**What this task involves:** Copy out every line of the listing below word for word, leaving out the pictures.

**Input data:**
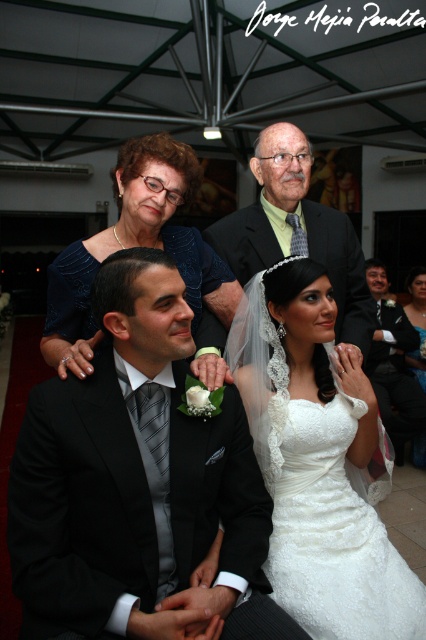
Where is `black satin suit at center`? black satin suit at center is located at coordinates (138, 486).

Image resolution: width=426 pixels, height=640 pixels. Describe the element at coordinates (138, 486) in the screenshot. I see `black satin suit at center` at that location.

Measure the distance between point (x=147, y=608) and camera.

Point (x=147, y=608) and camera are 1.28 meters apart from each other.

This screenshot has width=426, height=640. Find the location of `black satin suit at center`. black satin suit at center is located at coordinates (138, 486).

Does black satin suit at center have a lesser width compared to white lace dress at center?

Incorrect, black satin suit at center's width is not less than white lace dress at center's.

The image size is (426, 640). What are the coordinates of `black satin suit at center` in the screenshot? It's located at (138, 486).

Is white lace dress at center further to camera compared to white satin dress at center?

No, it is not.

Does white lace dress at center have a greater width compared to white satin dress at center?

Yes, white lace dress at center is wider than white satin dress at center.

Who is more distant from viewer, (x=394, y=572) or (x=406, y=307)?

The point (x=406, y=307) is behind.

Image resolution: width=426 pixels, height=640 pixels. Identify the location of white lace dress at center. (319, 461).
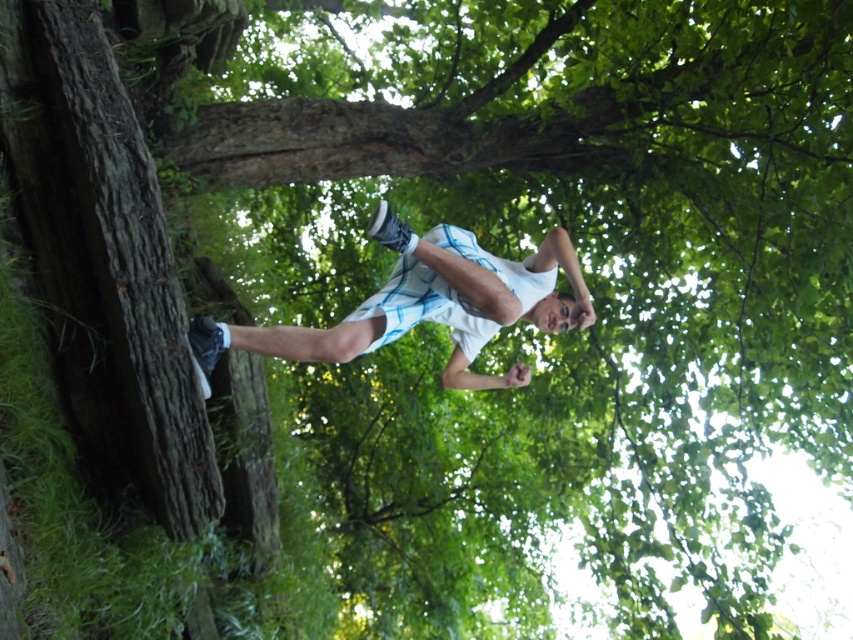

**Exercise response:**
Where is `black satin suit at center`? black satin suit at center is located at coordinates (138, 486).

Image resolution: width=426 pixels, height=640 pixels. Describe the element at coordinates (138, 486) in the screenshot. I see `black satin suit at center` at that location.

Measure the distance between point (x=147, y=608) and camera.

Point (x=147, y=608) and camera are 1.28 meters apart from each other.

This screenshot has width=426, height=640. Find the location of `black satin suit at center`. black satin suit at center is located at coordinates (138, 486).

Does black satin suit at center have a lesser width compared to white lace dress at center?

Incorrect, black satin suit at center's width is not less than white lace dress at center's.

The image size is (426, 640). What are the coordinates of `black satin suit at center` in the screenshot? It's located at (138, 486).

Is white lace dress at center further to camera compared to white satin dress at center?

No, it is not.

Does white lace dress at center have a greater width compared to white satin dress at center?

Yes, white lace dress at center is wider than white satin dress at center.

Who is more distant from viewer, (x=394, y=572) or (x=406, y=307)?

The point (x=406, y=307) is behind.

Image resolution: width=426 pixels, height=640 pixels. Identify the location of white lace dress at center. (319, 461).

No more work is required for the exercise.